BEGIN DATA EXCERPTS
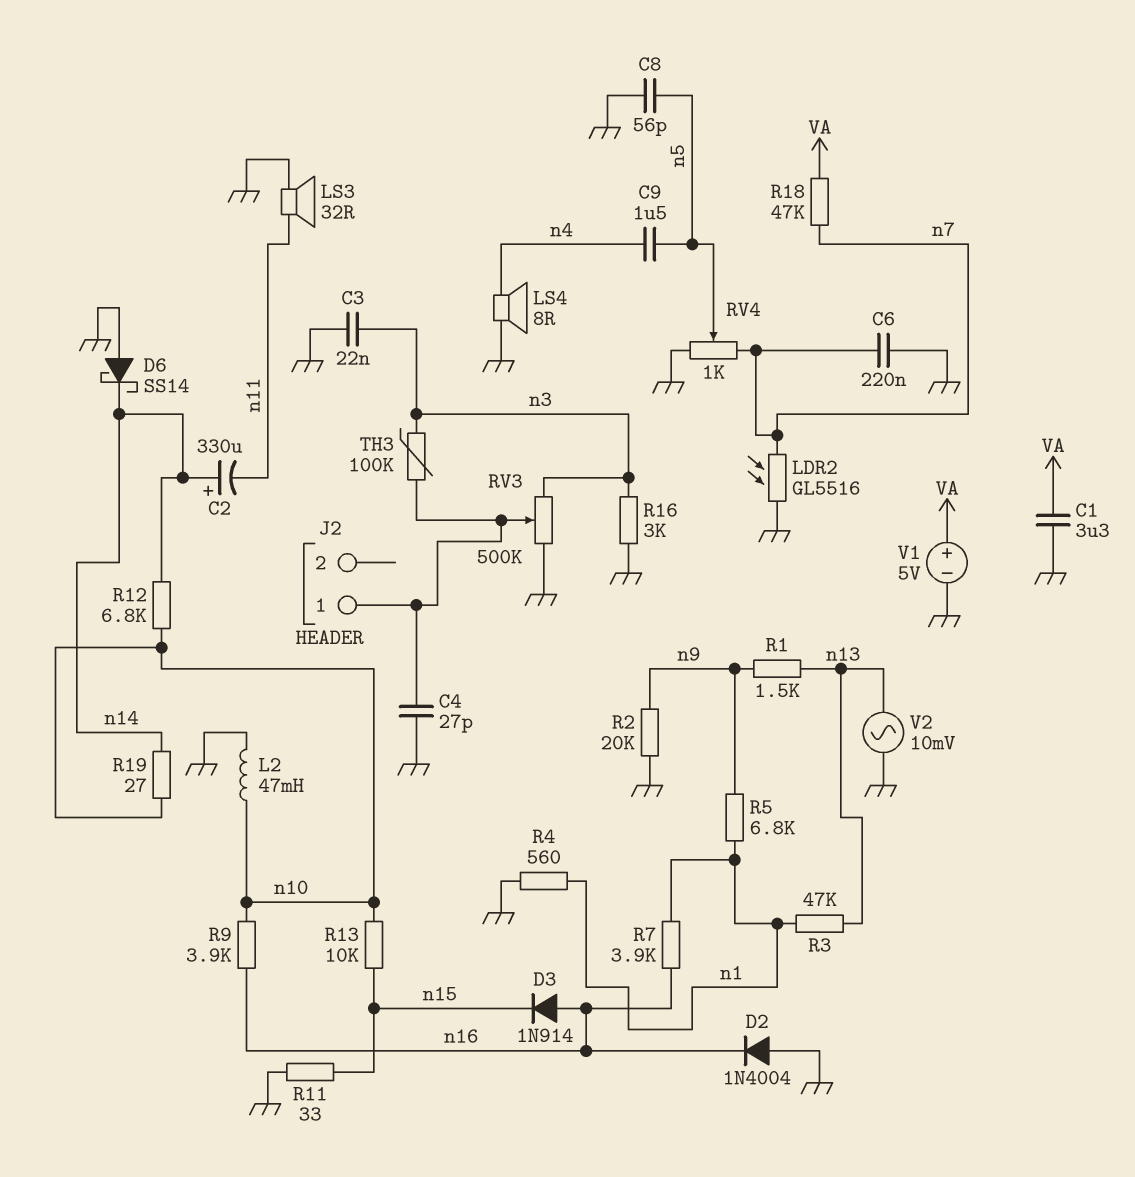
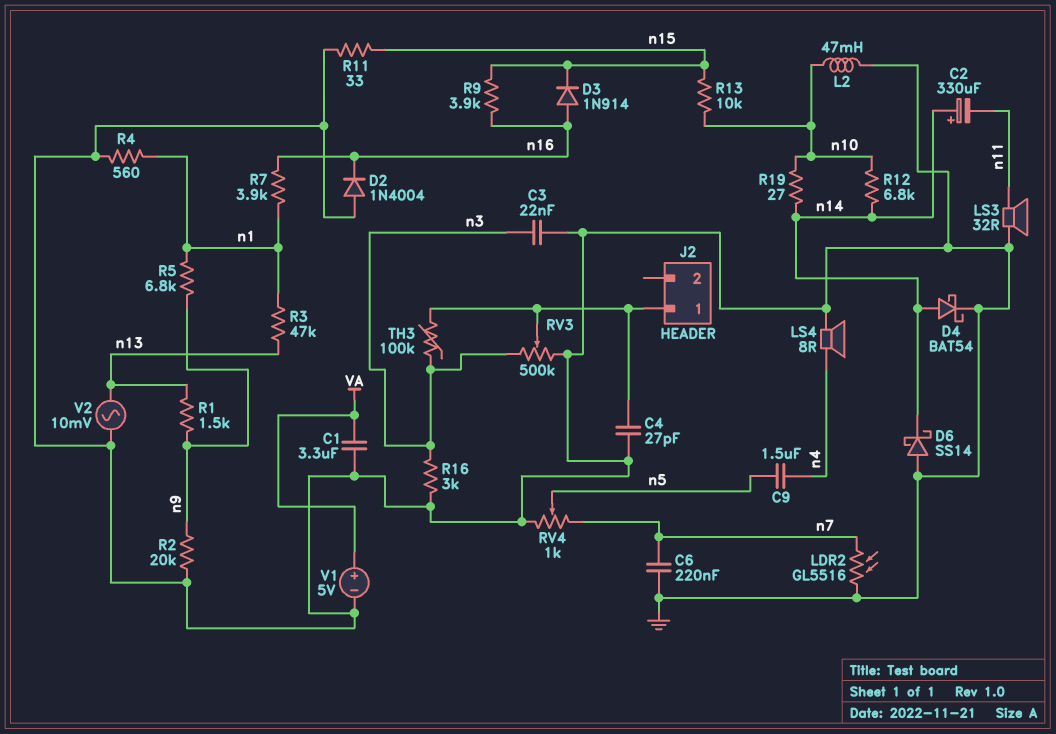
C8: 56pF (GND, n5) -> none
D4: none -> schottky BAT54 (A n14, K GND)
R9: 3.9k (n10, n16) -> 3.9k (n15, n16)
R18: 47k (VA, n7) -> none

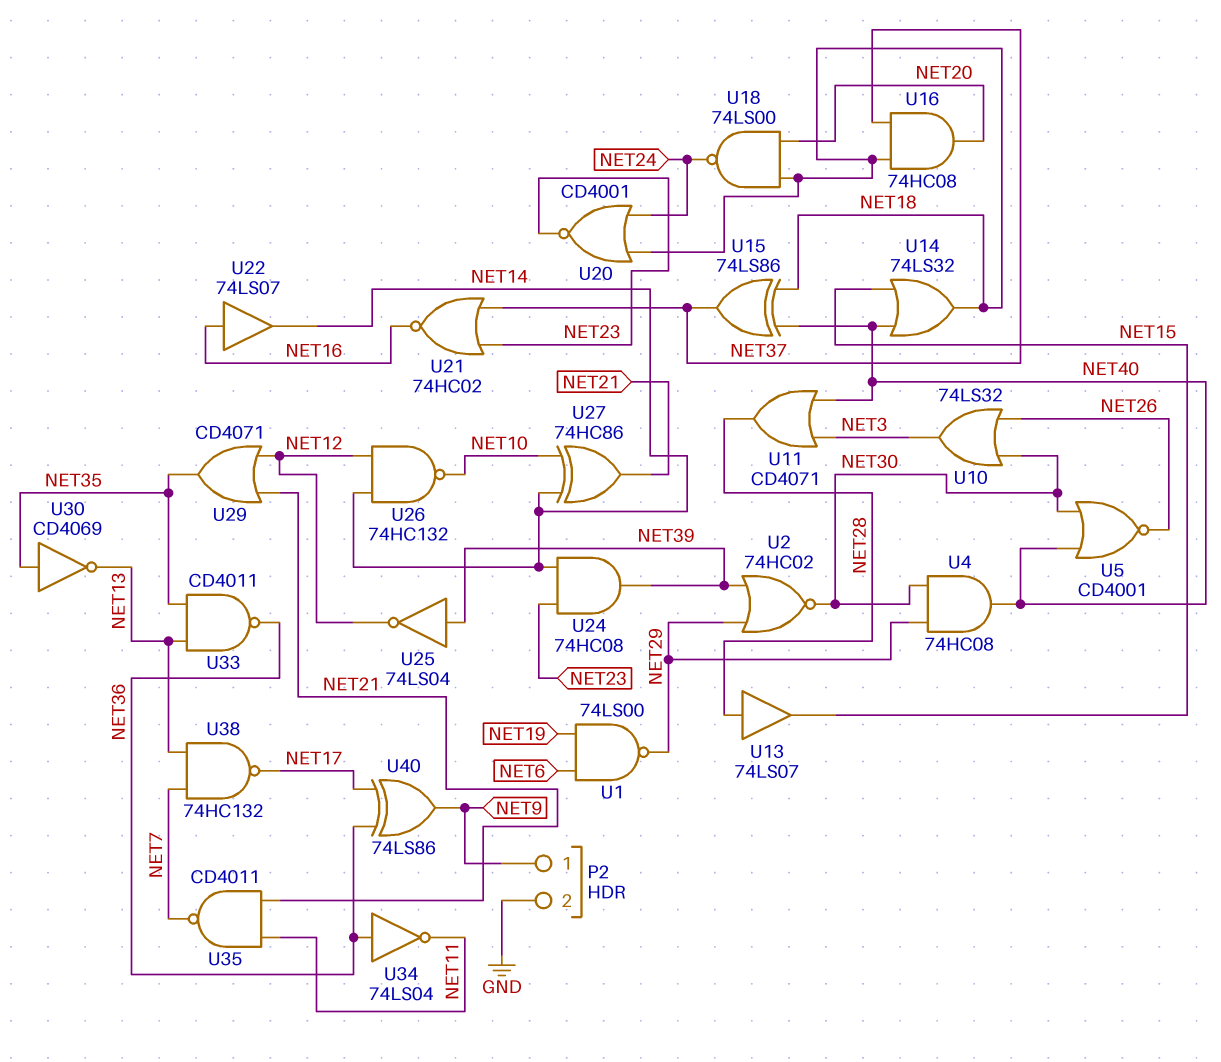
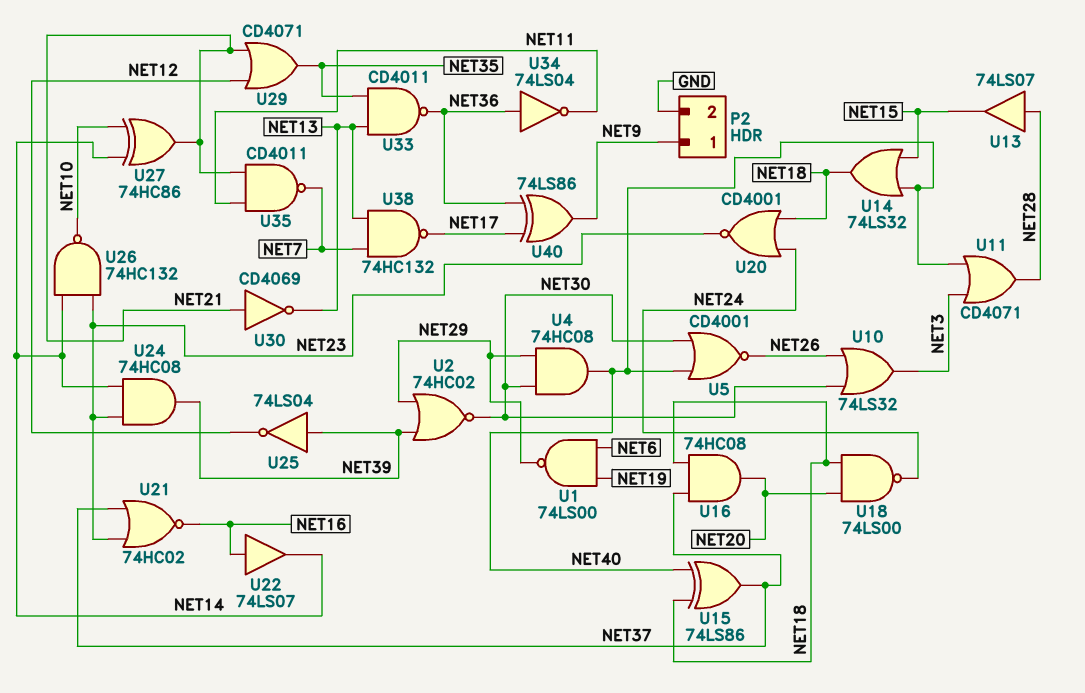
U26: NAND 74HC132 (in NET12, in NET14, out NET10) -> NAND 74HC132 (in NET14, in NET23, out NET10)
U30: NOT CD4069 (in NET35, out NET13) -> NOT CD4069 (in NET21, out NET13)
END DATA EXCERPTS
[AIM OF THE TASK] Nothing but the lines from the one containing "U26: NAND 74HC132" to the last line of the listing above belongs in the answer; restate each word for word.

[SOLVED PROBLEM]
U26: NAND 74HC132 (in NET12, in NET14, out NET10) -> NAND 74HC132 (in NET14, in NET23, out NET10)
U30: NOT CD4069 (in NET35, out NET13) -> NOT CD4069 (in NET21, out NET13)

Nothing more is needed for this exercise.